====== Exercise data ======

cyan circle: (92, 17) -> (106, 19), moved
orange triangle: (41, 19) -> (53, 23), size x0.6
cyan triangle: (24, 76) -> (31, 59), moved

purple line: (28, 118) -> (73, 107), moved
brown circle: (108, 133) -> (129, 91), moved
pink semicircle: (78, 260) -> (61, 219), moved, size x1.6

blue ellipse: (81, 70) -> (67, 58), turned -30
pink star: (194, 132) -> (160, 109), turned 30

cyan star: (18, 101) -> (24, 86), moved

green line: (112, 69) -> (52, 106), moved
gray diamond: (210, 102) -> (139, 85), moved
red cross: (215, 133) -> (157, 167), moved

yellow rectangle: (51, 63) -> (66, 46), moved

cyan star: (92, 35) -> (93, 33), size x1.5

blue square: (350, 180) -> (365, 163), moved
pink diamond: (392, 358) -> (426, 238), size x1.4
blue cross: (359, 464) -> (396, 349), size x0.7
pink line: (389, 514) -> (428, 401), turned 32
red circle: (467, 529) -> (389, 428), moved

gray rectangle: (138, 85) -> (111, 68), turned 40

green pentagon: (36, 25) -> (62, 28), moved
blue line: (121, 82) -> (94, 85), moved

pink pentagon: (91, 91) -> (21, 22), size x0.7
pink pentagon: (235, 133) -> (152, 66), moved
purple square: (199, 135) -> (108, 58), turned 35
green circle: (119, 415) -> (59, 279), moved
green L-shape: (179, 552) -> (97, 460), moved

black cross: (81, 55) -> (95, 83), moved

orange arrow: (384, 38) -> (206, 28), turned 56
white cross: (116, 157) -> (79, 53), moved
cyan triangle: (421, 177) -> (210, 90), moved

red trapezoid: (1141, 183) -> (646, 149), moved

======

Your objective:
From the data above, copy out every line with the string "size" in it.

Exercise solution:
orange triangle: (41, 19) -> (53, 23), size x0.6
pink semicircle: (78, 260) -> (61, 219), moved, size x1.6
cyan star: (92, 35) -> (93, 33), size x1.5
pink diamond: (392, 358) -> (426, 238), size x1.4
blue cross: (359, 464) -> (396, 349), size x0.7
pink pentagon: (91, 91) -> (21, 22), size x0.7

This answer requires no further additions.